START DATA TO PROCESS

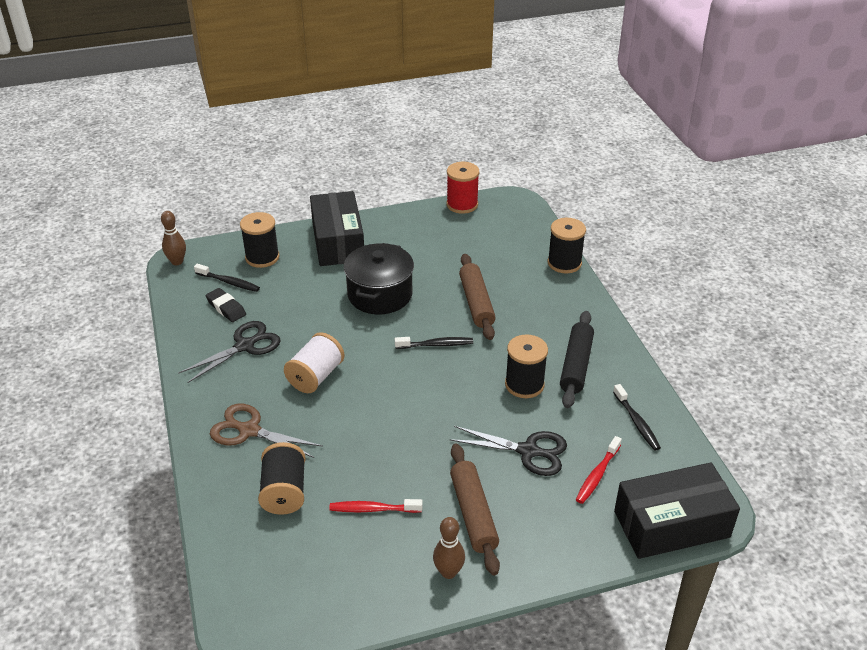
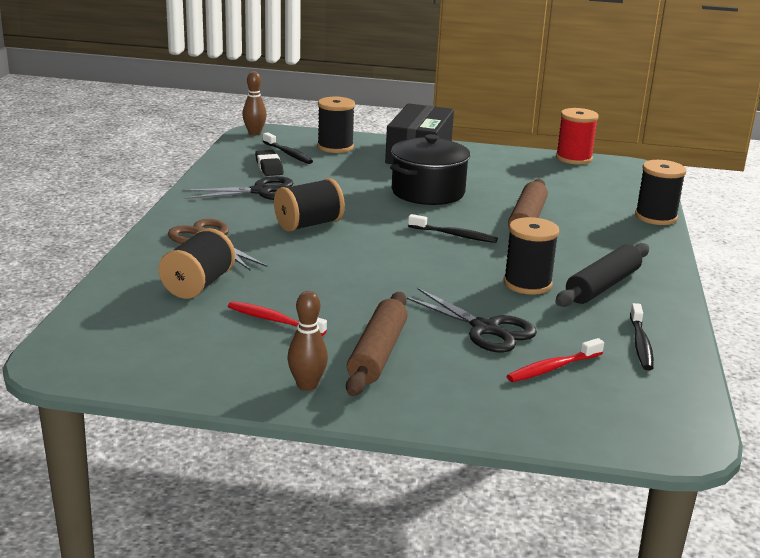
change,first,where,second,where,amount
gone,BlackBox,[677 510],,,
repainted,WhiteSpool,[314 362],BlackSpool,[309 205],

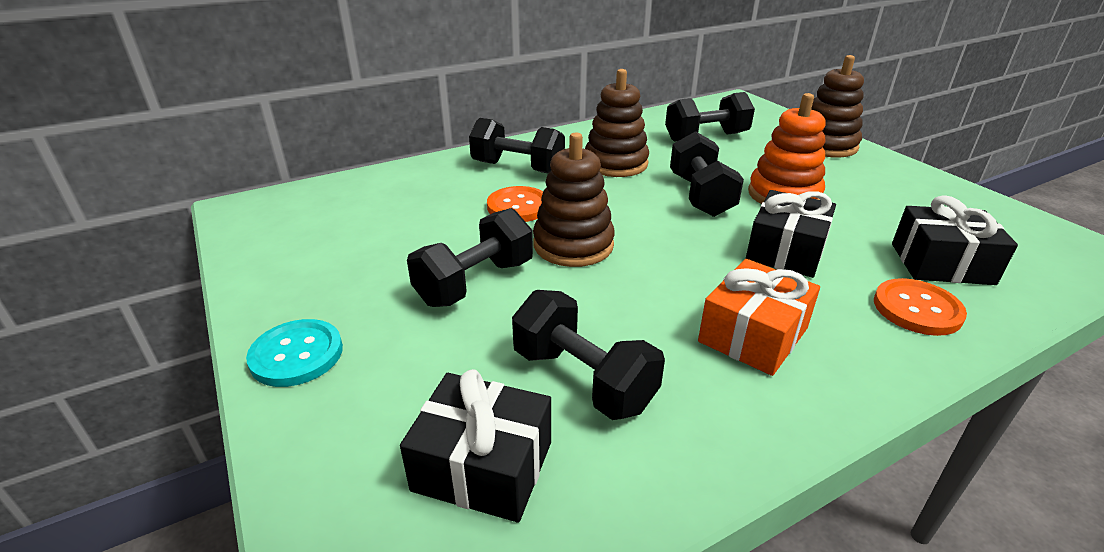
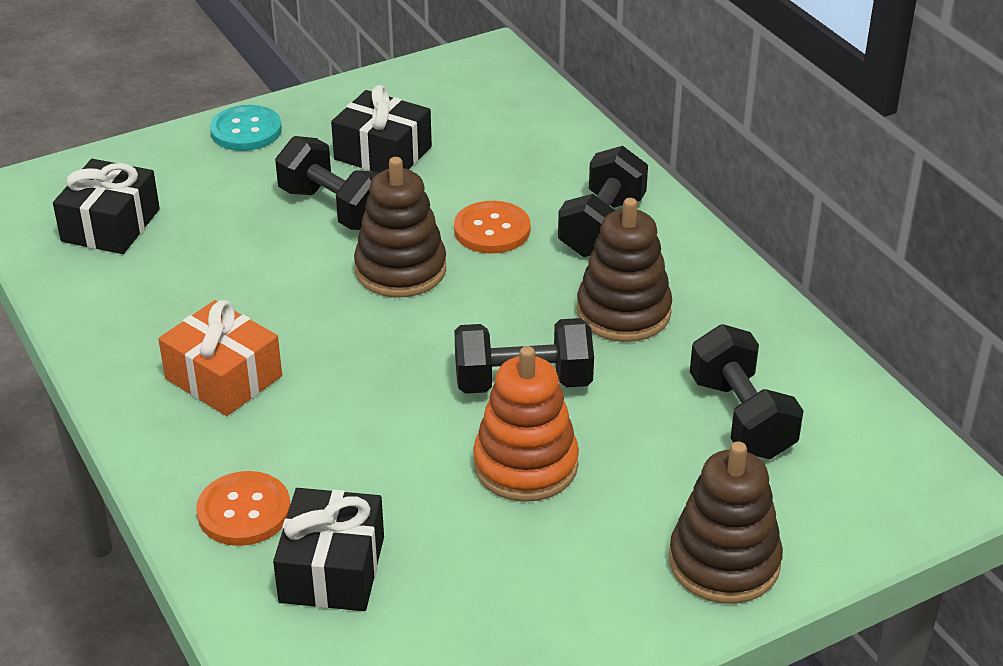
change,first,where,second,where,amount
gone,BlackDumbbell,[588 355],,,
shifted,BlackGift,[791 234],,[381 129],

END DATA TO PROCESS

Leave the pictures aside and give every entry above again word for word.

RESULT FOR THIS TASK →
change,first,where,second,where,amount
gone,BlackBox,[677 510],,,
repainted,WhiteSpool,[314 362],BlackSpool,[309 205],

change,first,where,second,where,amount
gone,BlackDumbbell,[588 355],,,
shifted,BlackGift,[791 234],,[381 129],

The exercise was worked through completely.